Assignment: From the following material, work out how many lines include the string "soap"; respond with the number only.
*****
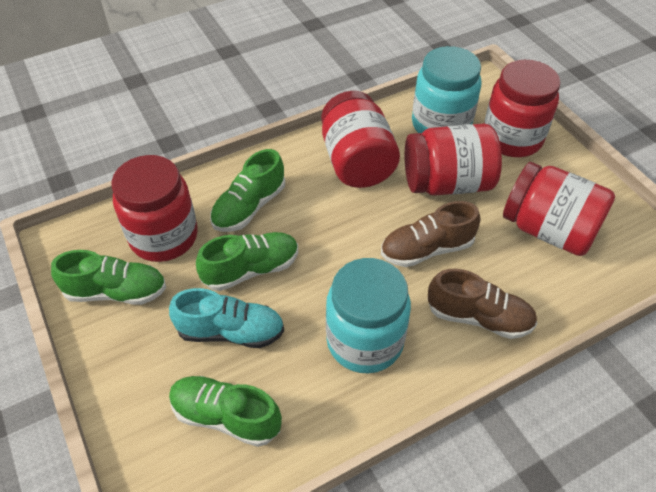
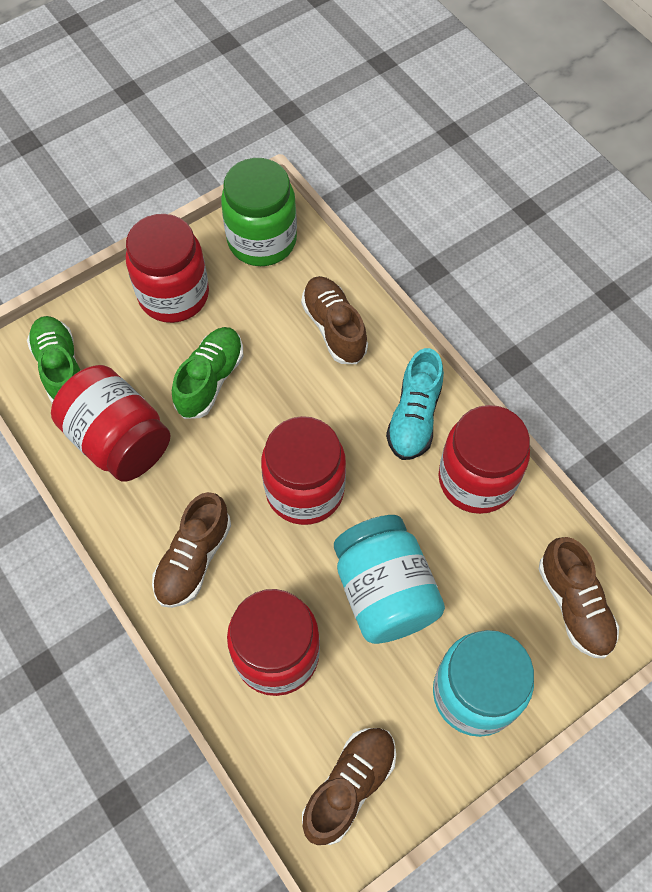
brown shoe: 2 -> 4
green jar: 0 -> 1
green shoe: 4 -> 2

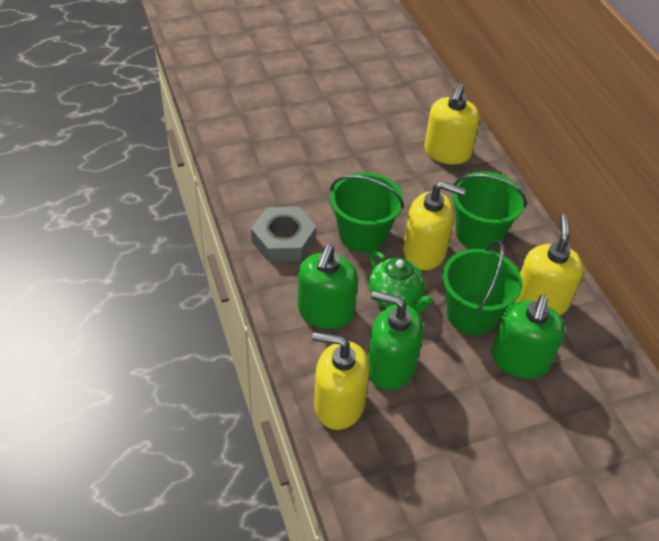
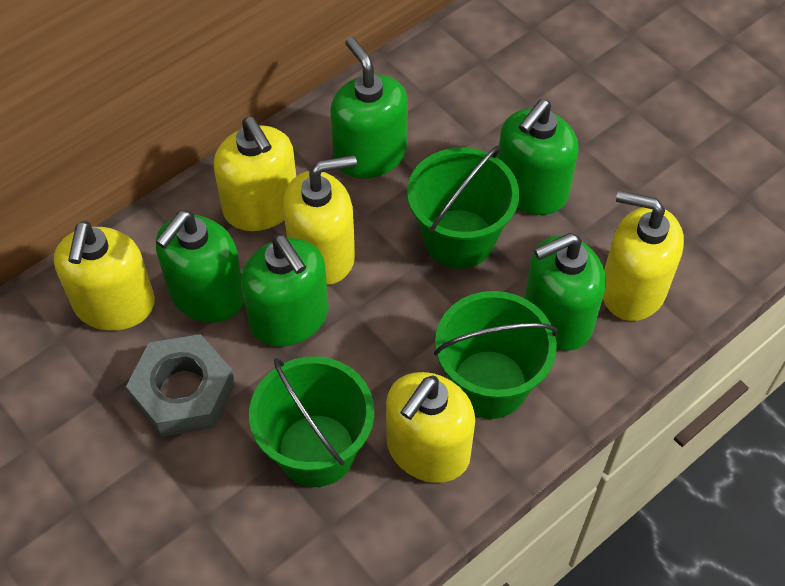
green soap dispenser: 3 -> 5
green teapot: 1 -> 0
yellow soap dispenser: 4 -> 5

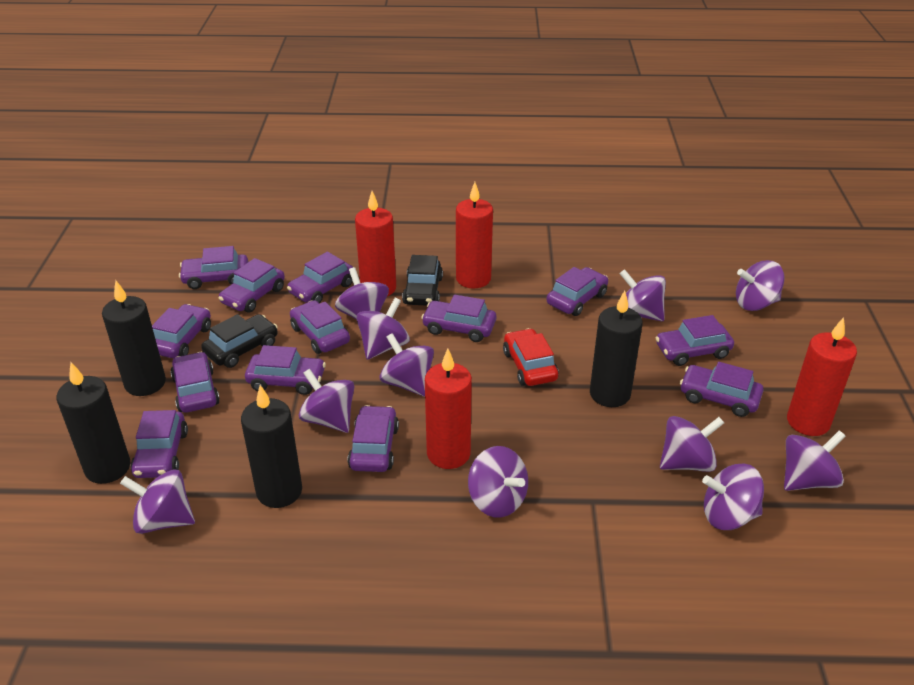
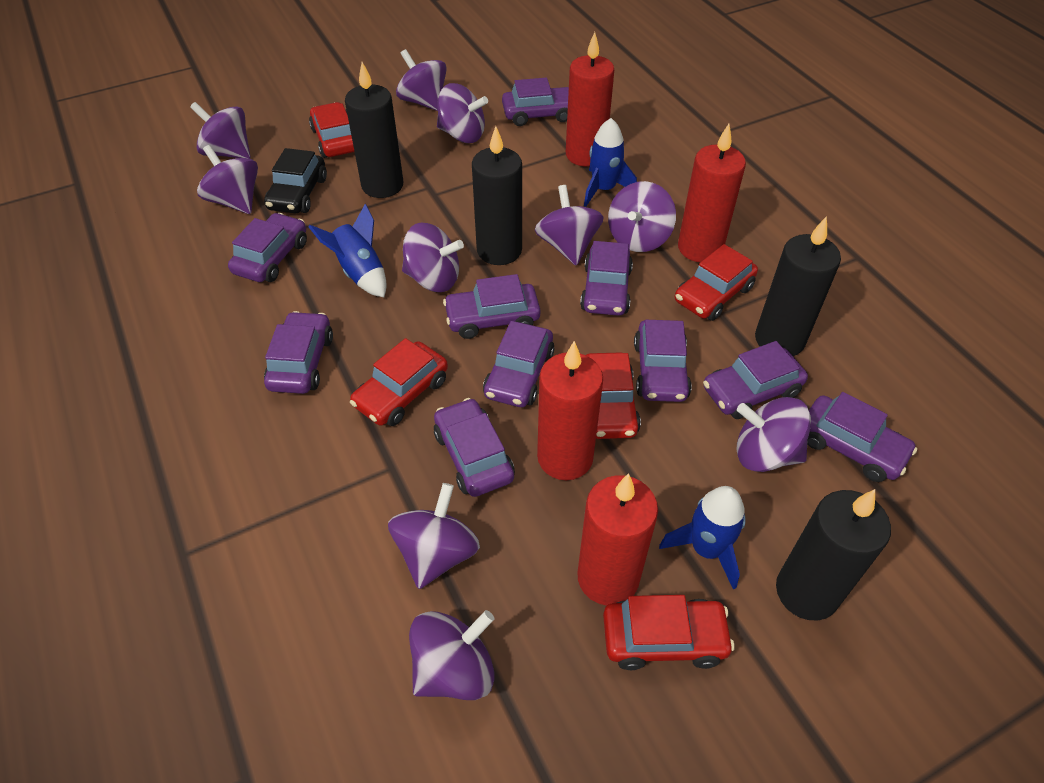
black car: 2 -> 1
blue rocket: 0 -> 3
purple car: 13 -> 10
purple spinning top: 11 -> 10
red car: 1 -> 5

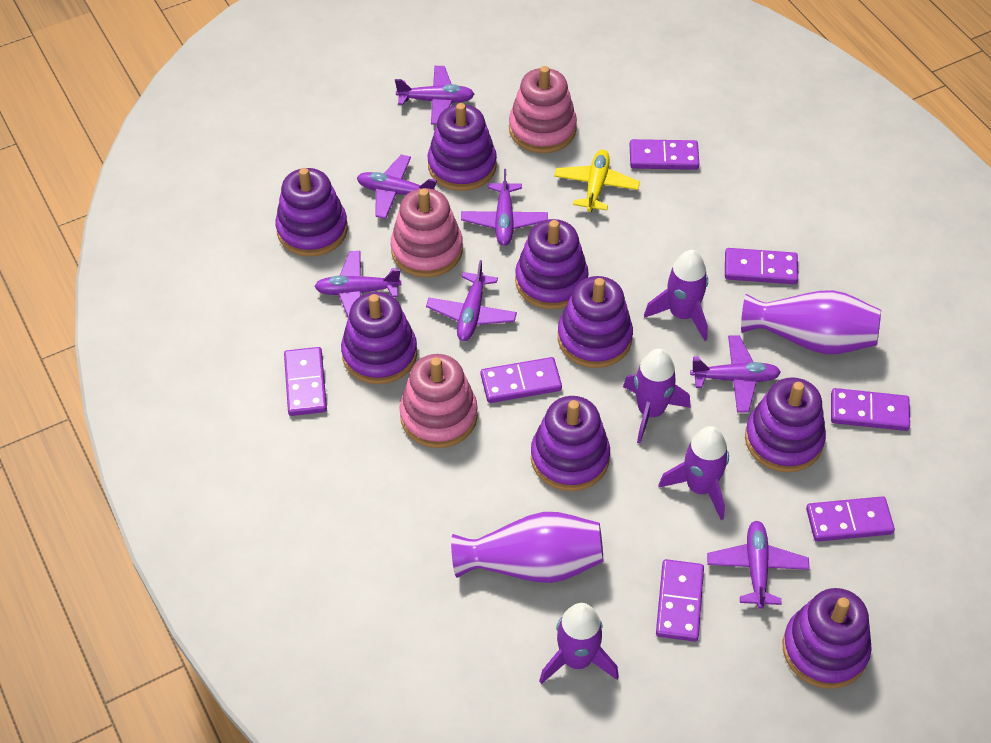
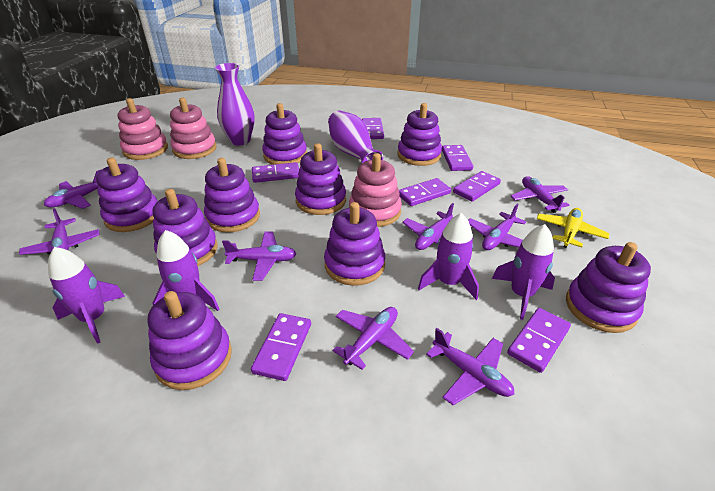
purple plane: 7 -> 8
purple stacking toy: 8 -> 9

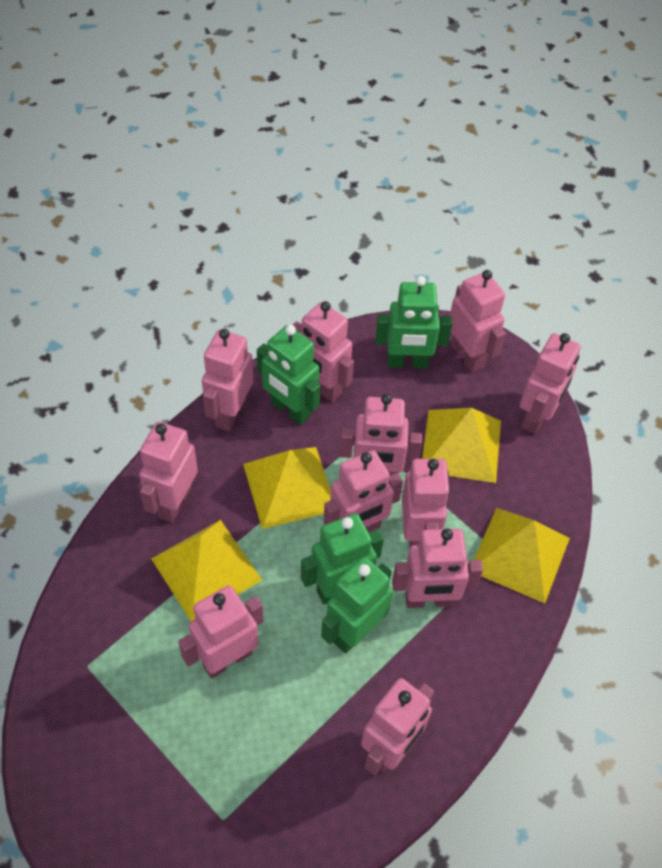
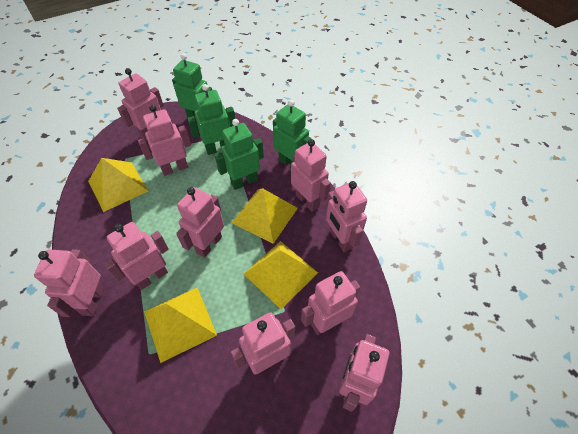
pink robot: 11 -> 10

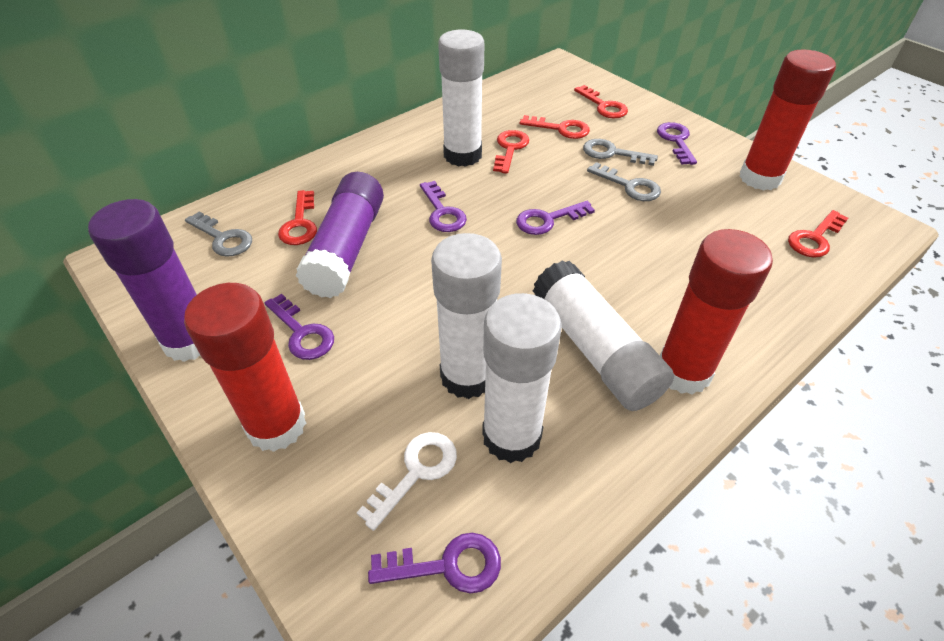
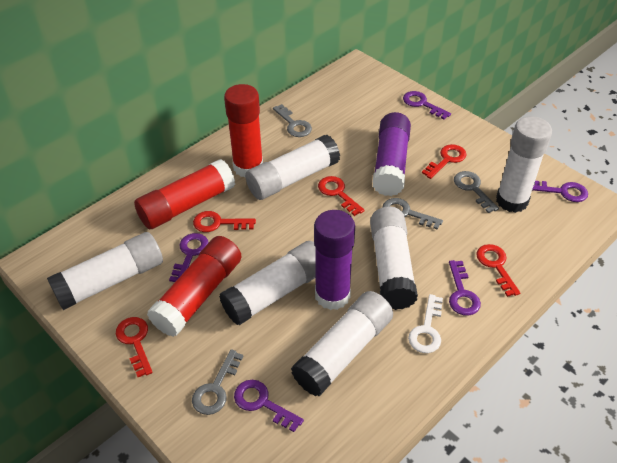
grey key: 3 -> 4
white glue stick: 4 -> 6

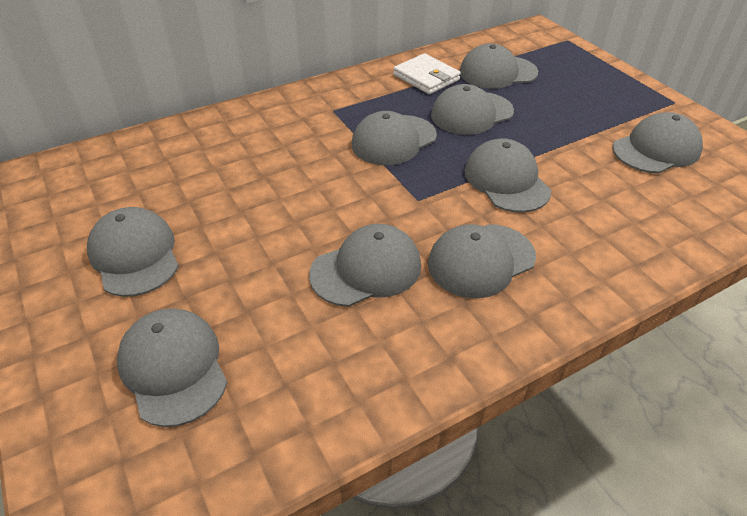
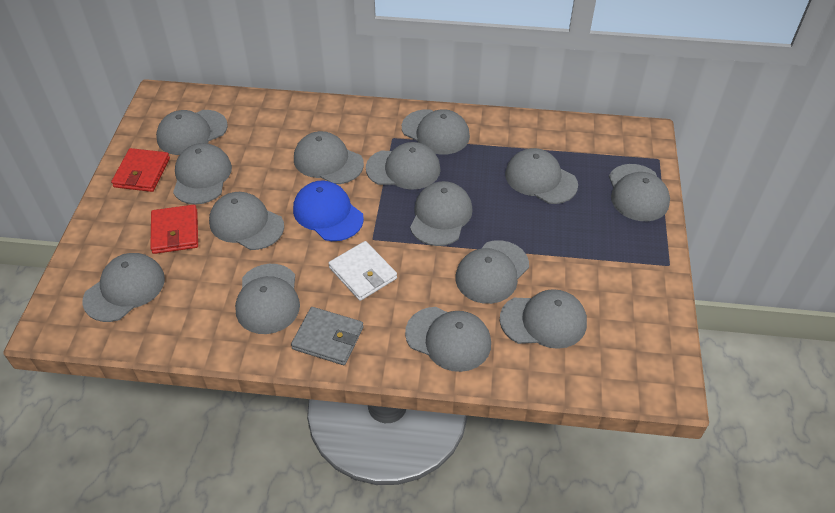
blue cap: 0 -> 1
grey cap: 9 -> 14
grey wallet: 0 -> 1
red wallet: 0 -> 2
*****
Written response: 2